▶ **Problem to solve**:
Starting at the line that contains "orange scissors: 1 -> 0", write out every line through the end of the records below exactly as it appears, and leave out all pictures.
─── Information shown
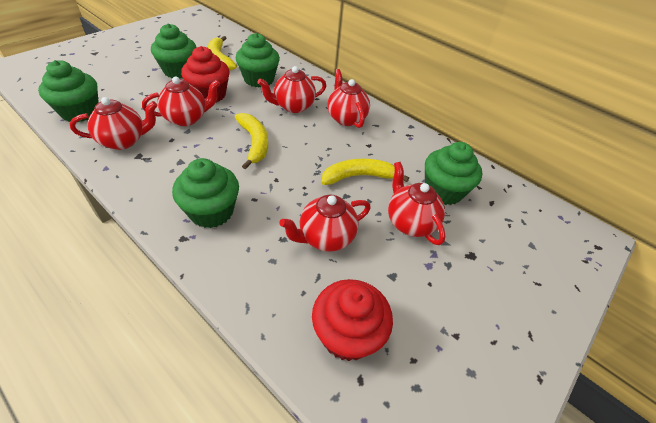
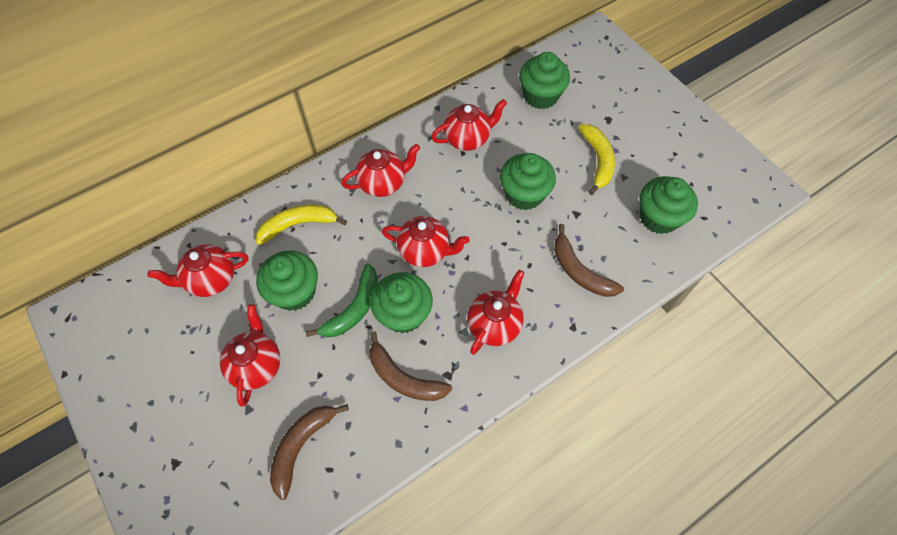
brown banana: 0 -> 3
green banana: 0 -> 1
red cupcake: 2 -> 0
yellow banana: 3 -> 2

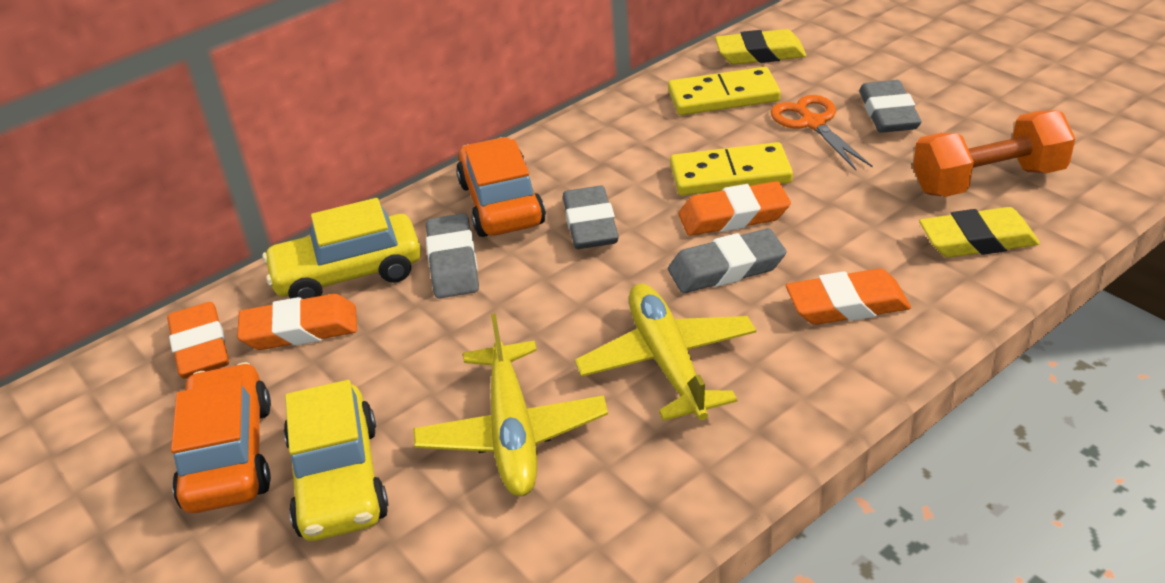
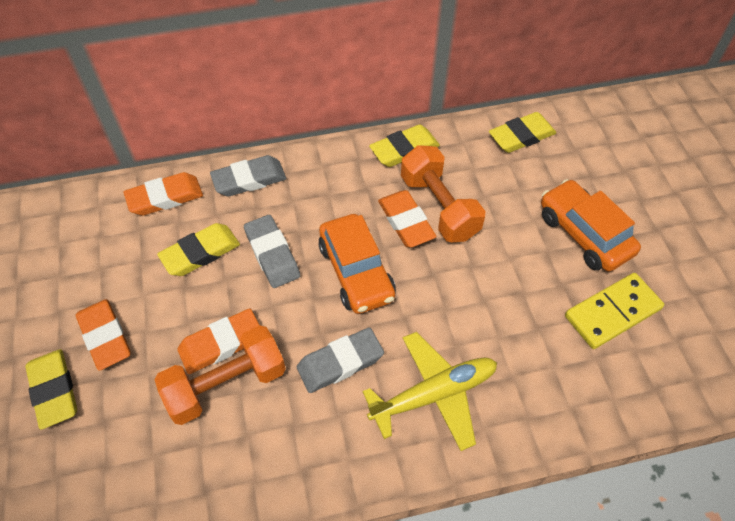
grey eraser: 4 -> 3
orange dumbbell: 1 -> 2
orange scissors: 1 -> 0
yellow car: 2 -> 0
yellow domino: 2 -> 1
yellow eraser: 2 -> 4
yellow plane: 2 -> 1

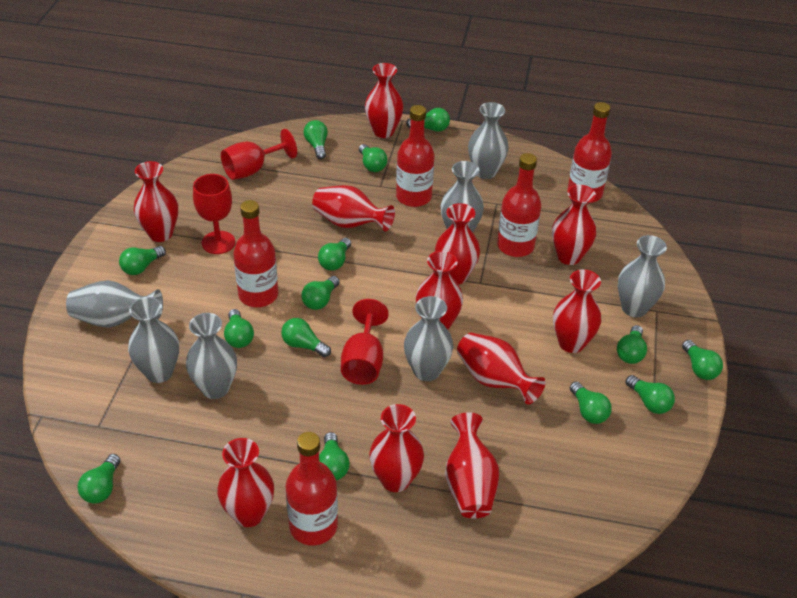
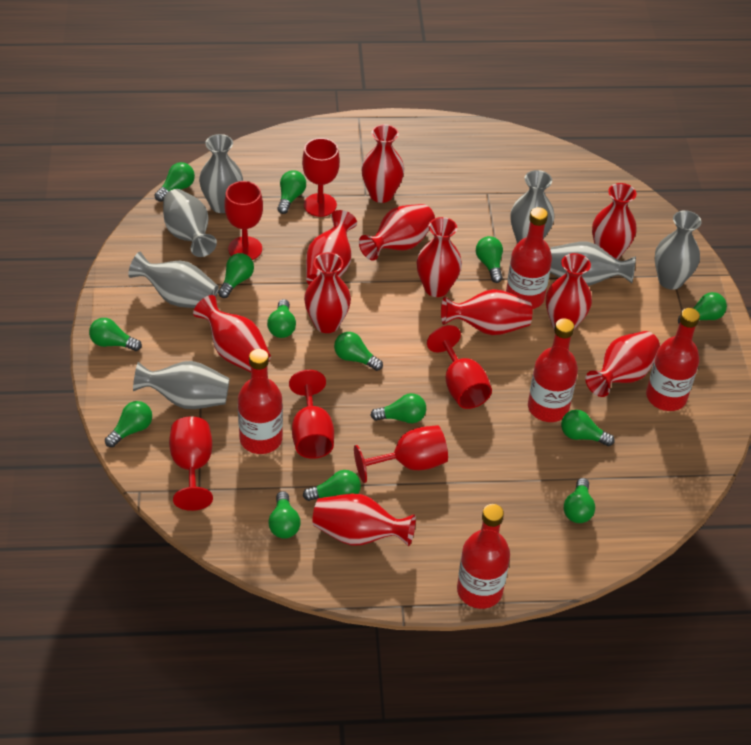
red goblet: 3 -> 6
──────
▶ **Answer to this task**:
orange scissors: 1 -> 0
yellow car: 2 -> 0
yellow domino: 2 -> 1
yellow eraser: 2 -> 4
yellow plane: 2 -> 1

red goblet: 3 -> 6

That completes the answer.